Exercise aim
Since pictures are not part of the copy, please output only the lines from the one with "brown brick D9:G9" through the end of the data below, exactly as written.

[Opening Source records section]

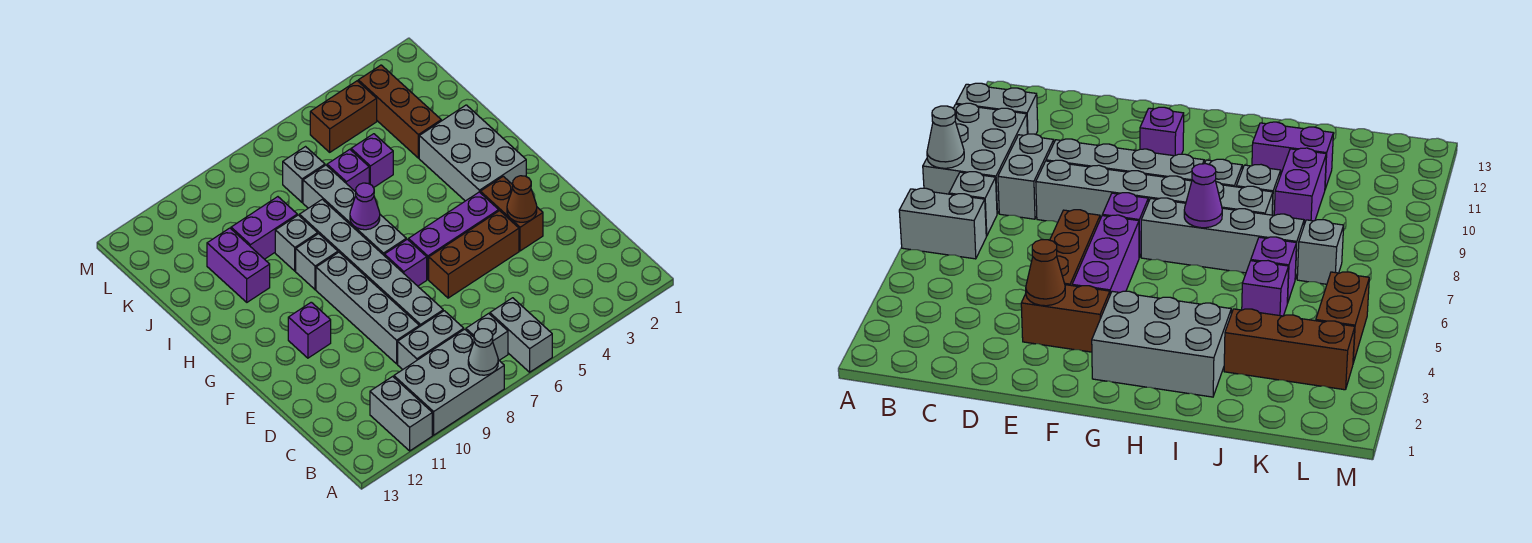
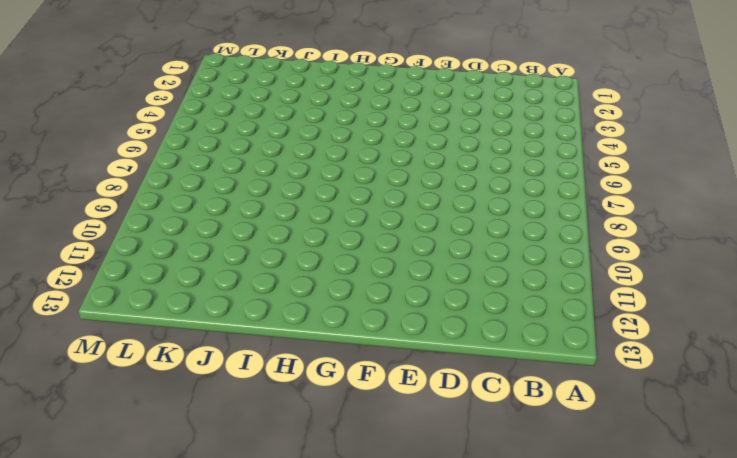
none -> grey brick A6:B6 level 1
none -> grey brick A8:B10 level 1
none -> grey brick A11:B11 level 1

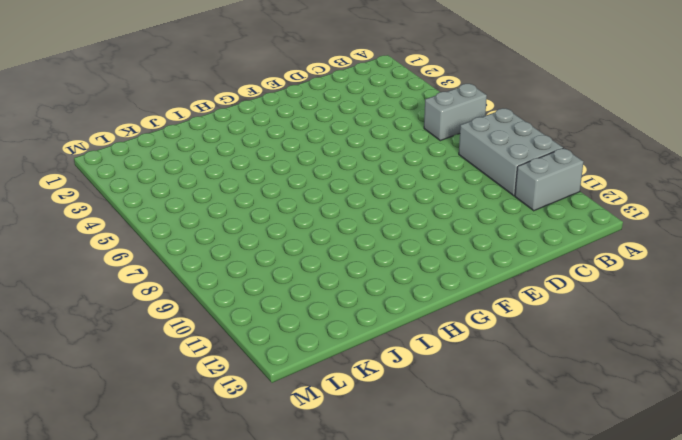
none -> grey brick B7 level 1
none -> grey brick C8:C9 level 1
none -> grey brick D8:I8 level 1

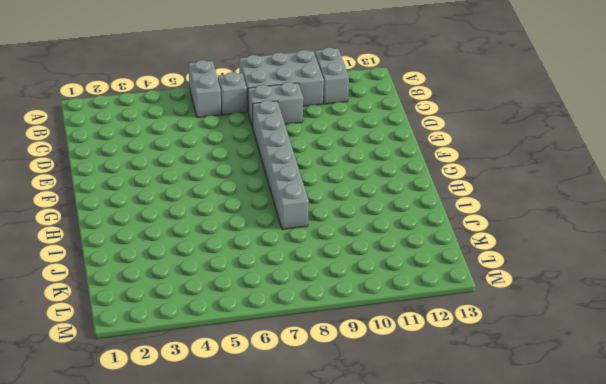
none -> grey brick D9:G9 level 1
none -> brown brick E3:F3 level 1
none -> brown brick E4:E6 level 1

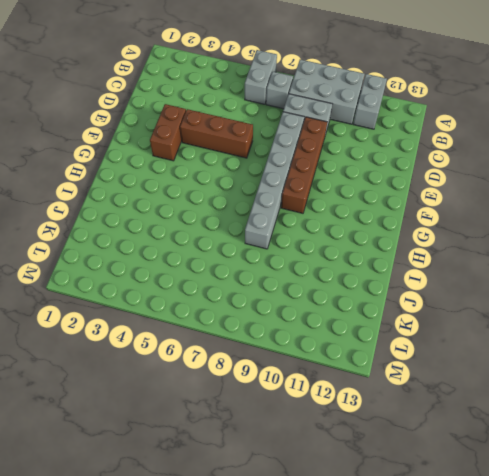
brown brick D9:G9 level 1 -> grey brick D9:G9 level 1
none -> purple brick F4:F6 level 1
none -> purple brick F7 level 1
none -> purple brick F11 level 1

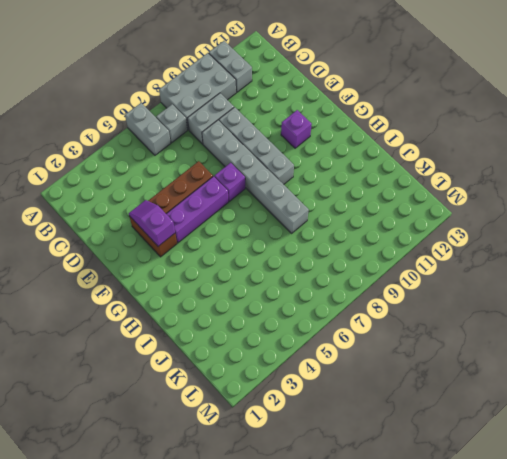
purple slope E3:F3 level 2 top F -> brown cone E3 level 2
none -> grey brick G2:I3 level 1
none -> grey brick G7:J7 level 1
none -> grey brick H9 level 1

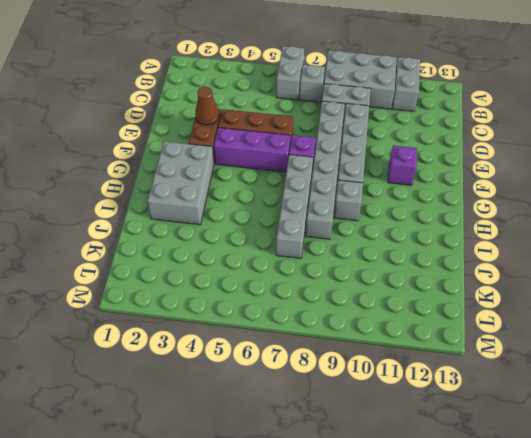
none -> grey brick I9 level 1
none -> purple brick I11:J11 level 1
none -> brown brick J3:L3 level 1

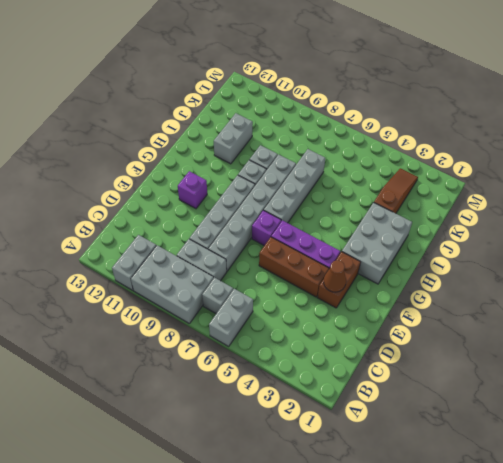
grey brick I11:J11 level 1 -> purple brick I11:J11 level 1
brown slope J3:L3 level 1 top J -> brown brick J3:L3 level 1
none -> purple brick J5 level 1
none -> purple brick J6 level 1
none -> purple brick J9:J10 level 1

[Closing Source records section]

Answer for the task
brown brick D9:G9 level 1 -> grey brick D9:G9 level 1
none -> purple brick F4:F6 level 1
none -> purple brick F7 level 1
none -> purple brick F11 level 1

purple slope E3:F3 level 2 top F -> brown cone E3 level 2
none -> grey brick G2:I3 level 1
none -> grey brick G7:J7 level 1
none -> grey brick H9 level 1

none -> grey brick I9 level 1
none -> purple brick I11:J11 level 1
none -> brown brick J3:L3 level 1

grey brick I11:J11 level 1 -> purple brick I11:J11 level 1
brown slope J3:L3 level 1 top J -> brown brick J3:L3 level 1
none -> purple brick J5 level 1
none -> purple brick J6 level 1
none -> purple brick J9:J10 level 1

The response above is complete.